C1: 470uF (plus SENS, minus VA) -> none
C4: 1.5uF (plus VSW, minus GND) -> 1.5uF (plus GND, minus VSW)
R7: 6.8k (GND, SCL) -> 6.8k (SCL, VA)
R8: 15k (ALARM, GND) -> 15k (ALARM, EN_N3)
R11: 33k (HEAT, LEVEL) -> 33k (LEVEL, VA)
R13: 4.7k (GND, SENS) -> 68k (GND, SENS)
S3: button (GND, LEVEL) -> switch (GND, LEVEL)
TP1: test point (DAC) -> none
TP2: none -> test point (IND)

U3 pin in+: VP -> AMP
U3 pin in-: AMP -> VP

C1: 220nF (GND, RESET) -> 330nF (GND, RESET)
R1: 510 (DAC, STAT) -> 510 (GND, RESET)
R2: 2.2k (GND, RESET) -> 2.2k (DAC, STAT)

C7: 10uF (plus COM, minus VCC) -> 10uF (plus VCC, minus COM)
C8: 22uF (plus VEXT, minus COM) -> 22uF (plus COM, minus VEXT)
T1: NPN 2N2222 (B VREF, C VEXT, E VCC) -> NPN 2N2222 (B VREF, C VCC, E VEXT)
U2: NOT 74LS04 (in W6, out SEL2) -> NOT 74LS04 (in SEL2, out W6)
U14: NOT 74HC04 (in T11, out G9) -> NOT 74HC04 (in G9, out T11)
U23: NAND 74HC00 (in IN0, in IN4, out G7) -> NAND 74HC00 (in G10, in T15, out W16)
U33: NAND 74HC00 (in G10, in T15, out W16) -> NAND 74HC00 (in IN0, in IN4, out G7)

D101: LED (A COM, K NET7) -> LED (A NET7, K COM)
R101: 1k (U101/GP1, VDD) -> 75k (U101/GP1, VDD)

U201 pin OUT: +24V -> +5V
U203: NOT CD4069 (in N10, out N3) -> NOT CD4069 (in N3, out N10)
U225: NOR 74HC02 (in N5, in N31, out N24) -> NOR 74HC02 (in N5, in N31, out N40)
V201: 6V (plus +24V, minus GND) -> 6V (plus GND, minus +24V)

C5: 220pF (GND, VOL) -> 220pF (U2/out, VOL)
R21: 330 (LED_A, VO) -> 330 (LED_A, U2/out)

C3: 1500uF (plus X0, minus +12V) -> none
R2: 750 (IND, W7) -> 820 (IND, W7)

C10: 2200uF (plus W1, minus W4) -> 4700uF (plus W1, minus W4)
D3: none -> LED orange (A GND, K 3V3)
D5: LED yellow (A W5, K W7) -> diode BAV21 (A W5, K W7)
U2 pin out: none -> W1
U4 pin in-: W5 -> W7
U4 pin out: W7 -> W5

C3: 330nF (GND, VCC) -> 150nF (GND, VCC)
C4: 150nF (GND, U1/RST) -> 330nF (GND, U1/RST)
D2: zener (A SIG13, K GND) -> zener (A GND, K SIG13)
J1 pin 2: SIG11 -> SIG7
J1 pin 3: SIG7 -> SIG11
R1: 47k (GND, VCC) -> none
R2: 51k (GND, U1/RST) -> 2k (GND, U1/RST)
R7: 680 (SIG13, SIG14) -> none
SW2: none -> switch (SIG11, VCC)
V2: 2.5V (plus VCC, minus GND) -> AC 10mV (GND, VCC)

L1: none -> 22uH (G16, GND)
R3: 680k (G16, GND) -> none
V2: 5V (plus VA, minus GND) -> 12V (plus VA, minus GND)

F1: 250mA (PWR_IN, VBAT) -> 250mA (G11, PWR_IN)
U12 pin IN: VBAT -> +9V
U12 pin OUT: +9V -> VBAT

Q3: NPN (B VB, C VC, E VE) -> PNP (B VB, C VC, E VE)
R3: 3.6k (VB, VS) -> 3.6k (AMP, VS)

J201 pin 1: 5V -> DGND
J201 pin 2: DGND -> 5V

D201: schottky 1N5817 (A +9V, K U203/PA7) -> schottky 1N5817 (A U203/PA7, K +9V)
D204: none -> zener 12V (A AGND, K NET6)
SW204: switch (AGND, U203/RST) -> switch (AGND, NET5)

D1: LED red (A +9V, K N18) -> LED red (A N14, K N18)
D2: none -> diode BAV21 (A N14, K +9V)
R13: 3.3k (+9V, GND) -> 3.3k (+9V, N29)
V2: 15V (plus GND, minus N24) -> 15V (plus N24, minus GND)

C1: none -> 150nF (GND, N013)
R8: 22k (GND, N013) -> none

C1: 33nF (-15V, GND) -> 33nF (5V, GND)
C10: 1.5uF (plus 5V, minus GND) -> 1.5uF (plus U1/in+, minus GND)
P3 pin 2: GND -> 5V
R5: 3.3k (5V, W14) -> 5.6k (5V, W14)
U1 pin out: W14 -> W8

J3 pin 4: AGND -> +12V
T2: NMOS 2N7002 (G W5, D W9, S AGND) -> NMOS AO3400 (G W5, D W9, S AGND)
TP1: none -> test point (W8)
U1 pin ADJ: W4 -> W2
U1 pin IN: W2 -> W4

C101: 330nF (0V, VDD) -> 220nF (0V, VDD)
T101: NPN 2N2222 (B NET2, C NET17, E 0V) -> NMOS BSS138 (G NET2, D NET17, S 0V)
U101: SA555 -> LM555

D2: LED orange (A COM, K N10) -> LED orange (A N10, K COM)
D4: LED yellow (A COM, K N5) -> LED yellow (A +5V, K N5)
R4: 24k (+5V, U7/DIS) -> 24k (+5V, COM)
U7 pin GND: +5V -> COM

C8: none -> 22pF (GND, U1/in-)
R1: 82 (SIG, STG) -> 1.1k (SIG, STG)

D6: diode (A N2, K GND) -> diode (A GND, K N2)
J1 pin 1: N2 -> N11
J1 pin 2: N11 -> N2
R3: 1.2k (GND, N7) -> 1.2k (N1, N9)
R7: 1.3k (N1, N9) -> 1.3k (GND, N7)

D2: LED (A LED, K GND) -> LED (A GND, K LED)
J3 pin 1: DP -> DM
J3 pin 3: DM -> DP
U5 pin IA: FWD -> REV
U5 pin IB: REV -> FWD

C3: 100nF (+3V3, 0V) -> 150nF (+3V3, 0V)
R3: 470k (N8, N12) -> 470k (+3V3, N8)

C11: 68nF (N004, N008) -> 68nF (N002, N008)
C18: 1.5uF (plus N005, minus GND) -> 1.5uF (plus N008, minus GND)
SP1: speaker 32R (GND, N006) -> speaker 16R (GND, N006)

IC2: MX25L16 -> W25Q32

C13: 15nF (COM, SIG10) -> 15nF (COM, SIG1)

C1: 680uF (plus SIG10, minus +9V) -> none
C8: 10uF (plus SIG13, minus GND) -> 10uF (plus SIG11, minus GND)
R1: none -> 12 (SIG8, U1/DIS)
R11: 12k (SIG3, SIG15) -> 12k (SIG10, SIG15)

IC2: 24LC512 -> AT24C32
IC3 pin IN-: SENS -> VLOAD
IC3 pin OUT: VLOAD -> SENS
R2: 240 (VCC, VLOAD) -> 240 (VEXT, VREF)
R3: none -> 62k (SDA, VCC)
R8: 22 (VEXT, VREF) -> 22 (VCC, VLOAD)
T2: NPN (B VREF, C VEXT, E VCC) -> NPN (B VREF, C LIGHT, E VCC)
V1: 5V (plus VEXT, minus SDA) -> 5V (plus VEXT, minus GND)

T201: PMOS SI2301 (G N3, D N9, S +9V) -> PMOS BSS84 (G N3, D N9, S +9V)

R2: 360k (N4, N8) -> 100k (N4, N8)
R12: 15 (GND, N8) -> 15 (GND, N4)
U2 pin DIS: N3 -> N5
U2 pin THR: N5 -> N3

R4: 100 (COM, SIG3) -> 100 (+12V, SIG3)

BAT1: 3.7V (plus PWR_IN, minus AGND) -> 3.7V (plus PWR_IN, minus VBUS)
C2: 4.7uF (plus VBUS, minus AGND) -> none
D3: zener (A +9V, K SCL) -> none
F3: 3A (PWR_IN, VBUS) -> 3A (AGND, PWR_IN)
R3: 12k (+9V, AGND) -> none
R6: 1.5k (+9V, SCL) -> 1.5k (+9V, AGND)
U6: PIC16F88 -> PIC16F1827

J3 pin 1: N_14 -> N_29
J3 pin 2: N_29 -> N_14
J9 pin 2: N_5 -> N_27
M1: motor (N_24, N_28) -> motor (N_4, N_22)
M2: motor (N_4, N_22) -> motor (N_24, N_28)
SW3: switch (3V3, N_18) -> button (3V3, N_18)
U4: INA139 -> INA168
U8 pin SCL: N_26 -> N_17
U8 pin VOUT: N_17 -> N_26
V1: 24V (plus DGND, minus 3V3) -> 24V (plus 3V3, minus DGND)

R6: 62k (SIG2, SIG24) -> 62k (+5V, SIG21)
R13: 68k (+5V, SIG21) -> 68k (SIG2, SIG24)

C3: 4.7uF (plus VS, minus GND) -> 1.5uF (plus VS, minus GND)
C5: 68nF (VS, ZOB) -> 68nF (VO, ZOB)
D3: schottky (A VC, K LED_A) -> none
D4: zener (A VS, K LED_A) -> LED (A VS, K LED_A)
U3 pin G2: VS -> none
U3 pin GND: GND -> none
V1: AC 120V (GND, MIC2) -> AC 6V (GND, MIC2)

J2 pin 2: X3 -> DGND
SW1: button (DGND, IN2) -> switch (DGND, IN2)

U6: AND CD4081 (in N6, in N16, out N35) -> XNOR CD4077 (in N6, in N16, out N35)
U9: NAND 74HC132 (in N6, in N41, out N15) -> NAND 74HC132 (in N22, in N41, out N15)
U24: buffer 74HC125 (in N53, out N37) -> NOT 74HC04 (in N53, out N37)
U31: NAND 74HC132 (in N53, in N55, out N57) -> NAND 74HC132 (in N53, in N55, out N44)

__Task brief__: A single number is required: how many lines in the material hold the word "DGND".

__Response box__: 5